:: Required work ::
In the items below, pick out every line containing the string "grace" and copy each of those lines.

:: Extracted records ::
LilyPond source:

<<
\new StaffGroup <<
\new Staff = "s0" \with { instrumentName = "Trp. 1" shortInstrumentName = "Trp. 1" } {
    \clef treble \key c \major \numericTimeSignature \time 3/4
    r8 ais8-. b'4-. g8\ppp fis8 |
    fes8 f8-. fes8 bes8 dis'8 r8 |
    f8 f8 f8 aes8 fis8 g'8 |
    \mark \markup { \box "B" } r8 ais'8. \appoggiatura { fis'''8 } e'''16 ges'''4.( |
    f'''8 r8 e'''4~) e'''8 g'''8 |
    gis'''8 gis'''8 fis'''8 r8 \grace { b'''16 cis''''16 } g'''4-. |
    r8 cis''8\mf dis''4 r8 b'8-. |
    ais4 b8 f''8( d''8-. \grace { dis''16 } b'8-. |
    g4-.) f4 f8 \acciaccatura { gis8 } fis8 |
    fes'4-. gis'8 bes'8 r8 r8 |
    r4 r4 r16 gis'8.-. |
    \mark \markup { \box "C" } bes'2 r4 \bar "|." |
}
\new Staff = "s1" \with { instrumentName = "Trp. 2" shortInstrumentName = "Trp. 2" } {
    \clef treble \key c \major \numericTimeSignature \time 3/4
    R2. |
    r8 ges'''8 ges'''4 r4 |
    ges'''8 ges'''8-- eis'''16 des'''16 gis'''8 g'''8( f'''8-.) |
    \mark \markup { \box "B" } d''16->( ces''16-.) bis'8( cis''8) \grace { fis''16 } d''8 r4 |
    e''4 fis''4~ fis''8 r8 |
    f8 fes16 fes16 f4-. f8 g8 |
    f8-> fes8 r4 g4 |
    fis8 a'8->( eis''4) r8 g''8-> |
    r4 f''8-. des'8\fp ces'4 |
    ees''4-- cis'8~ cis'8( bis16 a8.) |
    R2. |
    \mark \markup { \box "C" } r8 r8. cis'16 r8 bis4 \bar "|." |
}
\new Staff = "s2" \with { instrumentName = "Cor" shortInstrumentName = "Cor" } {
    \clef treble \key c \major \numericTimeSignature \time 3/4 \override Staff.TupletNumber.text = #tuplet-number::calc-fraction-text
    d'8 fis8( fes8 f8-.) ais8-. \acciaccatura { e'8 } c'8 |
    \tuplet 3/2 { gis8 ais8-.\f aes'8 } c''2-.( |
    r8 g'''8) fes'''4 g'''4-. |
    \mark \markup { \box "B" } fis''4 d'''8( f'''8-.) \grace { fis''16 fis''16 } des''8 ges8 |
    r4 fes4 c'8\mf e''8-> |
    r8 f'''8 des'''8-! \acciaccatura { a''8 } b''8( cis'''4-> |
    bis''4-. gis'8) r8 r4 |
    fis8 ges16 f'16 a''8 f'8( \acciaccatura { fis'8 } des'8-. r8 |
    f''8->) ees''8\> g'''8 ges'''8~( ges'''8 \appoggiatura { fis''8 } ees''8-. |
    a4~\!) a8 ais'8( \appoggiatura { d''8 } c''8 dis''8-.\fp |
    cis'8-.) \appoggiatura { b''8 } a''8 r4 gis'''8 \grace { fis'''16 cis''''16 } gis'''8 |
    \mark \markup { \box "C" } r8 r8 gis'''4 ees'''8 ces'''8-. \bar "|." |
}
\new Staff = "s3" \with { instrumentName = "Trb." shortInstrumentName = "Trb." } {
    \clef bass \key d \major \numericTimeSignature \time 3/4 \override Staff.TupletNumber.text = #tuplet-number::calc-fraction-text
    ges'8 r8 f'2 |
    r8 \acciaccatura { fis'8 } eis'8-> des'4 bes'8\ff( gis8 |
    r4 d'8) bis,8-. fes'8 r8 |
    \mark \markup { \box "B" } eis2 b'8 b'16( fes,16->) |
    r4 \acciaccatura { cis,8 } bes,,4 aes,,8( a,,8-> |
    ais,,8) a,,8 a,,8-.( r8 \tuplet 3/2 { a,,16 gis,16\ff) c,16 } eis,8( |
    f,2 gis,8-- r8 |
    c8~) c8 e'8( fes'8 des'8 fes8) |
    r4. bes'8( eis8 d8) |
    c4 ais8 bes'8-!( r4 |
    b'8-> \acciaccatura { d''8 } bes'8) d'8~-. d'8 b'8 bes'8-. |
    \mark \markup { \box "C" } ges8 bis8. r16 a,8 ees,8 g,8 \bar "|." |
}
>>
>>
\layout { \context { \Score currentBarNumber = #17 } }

:: Full response ::
    gis'''8 gis'''8 fis'''8 r8 \grace { b'''16 cis''''16 } g'''4-. |
    ais4 b8 f''8( d''8-. \grace { dis''16 } b'8-. |
    \mark \markup { \box "B" } d''16->( ces''16-.) bis'8( cis''8) \grace { fis''16 } d''8 r4 |
    \mark \markup { \box "B" } fis''4 d'''8( f'''8-.) \grace { fis''16 fis''16 } des''8 ges8 |
    cis'8-.) \appoggiatura { b''8 } a''8 r4 gis'''8 \grace { fis'''16 cis''''16 } gis'''8 |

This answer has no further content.